** Begin **

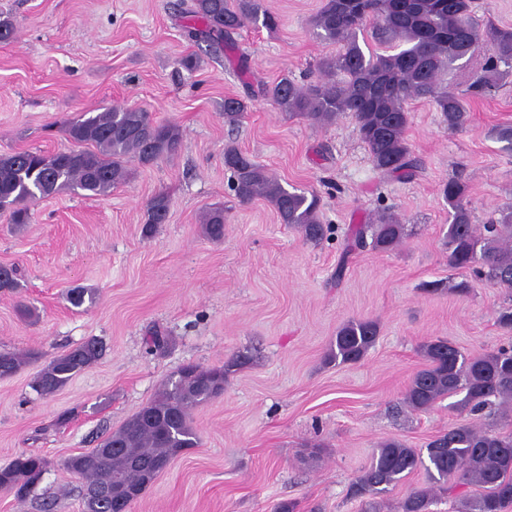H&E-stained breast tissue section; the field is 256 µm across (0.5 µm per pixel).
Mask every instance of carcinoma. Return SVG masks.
Returning a JSON list of instances; mask_svg holds the SVG:
<instances>
[{"label": "carcinoma", "instance_id": "carcinoma-1", "mask_svg": "<svg viewBox=\"0 0 512 512\" xmlns=\"http://www.w3.org/2000/svg\"><path fill=\"white\" fill-rule=\"evenodd\" d=\"M177 7L187 19V38L215 49H233L232 35L247 23L270 31L280 24L261 0H180ZM369 24L375 40L395 52L363 51L359 33ZM311 26L318 37L340 45L335 55L321 61L322 78L300 85L284 77L265 88V95L280 111L316 123L351 114L373 167L387 175L408 178L419 169L405 136L409 103L429 102L448 129L459 130L469 121L470 102L487 96L504 73H512V27L490 25L480 30L471 0H324ZM479 55L484 63L468 74L464 88L442 84L445 73ZM247 108L244 99H226L224 118L234 124ZM65 134L72 143L66 150L0 156V197L9 199L11 223H28V203L60 190L103 196L127 180L130 161L149 166L175 155L181 146L175 126L134 107L87 112L69 122ZM224 167L241 202L263 198L274 206L281 223L298 229L306 239L325 236L316 193L285 189L234 145L224 147ZM442 193L451 217L446 235L449 265L471 268L511 292L512 207L477 226L464 182L451 179ZM169 208L168 195L155 194L146 205L147 227L165 223ZM369 230L373 247L380 251L394 249L404 237L401 219L383 213L376 223L355 230L352 246H363ZM204 233L215 241L224 238L223 209L205 215ZM378 334L371 319L347 321L336 334L333 357L343 363L361 360ZM101 352V342L91 338L56 357L39 372L34 390L42 396L54 394L95 363ZM423 355L427 366L406 389L407 406L425 411L438 400L461 393L456 408L472 420L448 428L424 450L397 439L384 440L355 484L356 495L370 497L364 512H381L379 498L421 467L440 490L470 484L482 488L476 496L461 497L457 512H507L512 508V433L496 434L478 426V421L491 417L496 405L512 403V346L467 356L450 341L437 338L424 346ZM36 358L32 350L1 351L0 378L15 375ZM248 363L249 357L239 354L221 367L183 366L175 381L97 447L69 457L67 469L84 480L83 512H115L114 498L128 491L140 495L151 482L149 472L155 464L194 447L197 436L190 410L218 396L226 375ZM47 465L40 455H18L0 467V490L26 499ZM431 495L430 489L409 494L398 503V512H430Z\"/></svg>", "mask_w": 512, "mask_h": 512}]
</instances>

** End **

## DO THIS:
Retype every record above exactly as written, but leave out the pictures.

## THE ANSWER:
H&E-stained breast tissue section; the field is 256 µm across (0.5 µm per pixel).
Mask every instance of carcinoma. Return SVG masks.
Returning a JSON list of instances; mask_svg holds the SVG:
<instances>
[{"label": "carcinoma", "instance_id": "carcinoma-1", "mask_svg": "<svg viewBox=\"0 0 512 512\" xmlns=\"http://www.w3.org/2000/svg\"><path fill=\"white\" fill-rule=\"evenodd\" d=\"M177 7L187 19V38L215 49H233L232 35L247 23L270 31L280 24L261 0H180ZM369 24L375 40L395 52L363 51L359 33ZM311 26L318 37L340 45L335 55L321 61L322 78L300 85L284 77L265 88V95L280 111L316 123L351 114L373 167L387 175L408 178L419 169L405 136L409 103L429 102L448 129L459 130L469 121L470 102L487 96L504 73H512V27L490 25L480 30L471 0H324ZM479 55L484 63L468 74L464 88L442 84L445 73ZM247 108L244 99H226L224 118L234 124ZM65 134L72 143L66 150L0 156V197L9 199L11 223H28V203L60 190L103 196L127 180L130 161L149 166L175 155L181 146L175 126L134 107L87 112L69 122ZM224 167L241 202L263 198L274 206L281 223L298 229L306 239L325 236L316 193L285 189L234 145L224 147ZM442 193L451 217L446 235L449 265L471 268L511 292L512 207L477 226L464 182L451 179ZM169 208L168 195L155 194L146 205L147 227L165 223ZM369 230L373 247L380 251L394 249L404 237L401 219L383 213L376 223L355 230L352 246H363ZM204 233L215 241L224 238L223 209L205 215ZM378 334L371 319L347 321L336 334L333 357L343 363L361 360ZM101 352V342L91 338L56 357L39 372L34 390L42 396L54 394L95 363ZM423 355L427 366L406 389L407 406L425 411L438 400L461 393L456 408L472 420L448 428L424 450L397 439L384 440L355 484L356 495L370 497L364 512H381L379 498L421 467L440 490L470 484L482 488L476 496L461 497L457 512H507L512 508V433L496 434L478 426V421L491 417L496 405L512 403V346L467 356L450 341L437 338L424 346ZM36 358L32 350L1 351L0 378L15 375ZM248 363L249 357L239 354L221 367L183 366L175 381L97 447L69 457L67 469L84 480L83 512H115L114 498L128 491L140 495L151 482L149 472L155 464L194 447L197 436L190 410L218 396L226 375ZM47 465L40 455H18L0 467V490L26 499ZM431 495L430 489L409 494L398 503V512H430Z\"/></svg>", "mask_w": 512, "mask_h": 512}]
</instances>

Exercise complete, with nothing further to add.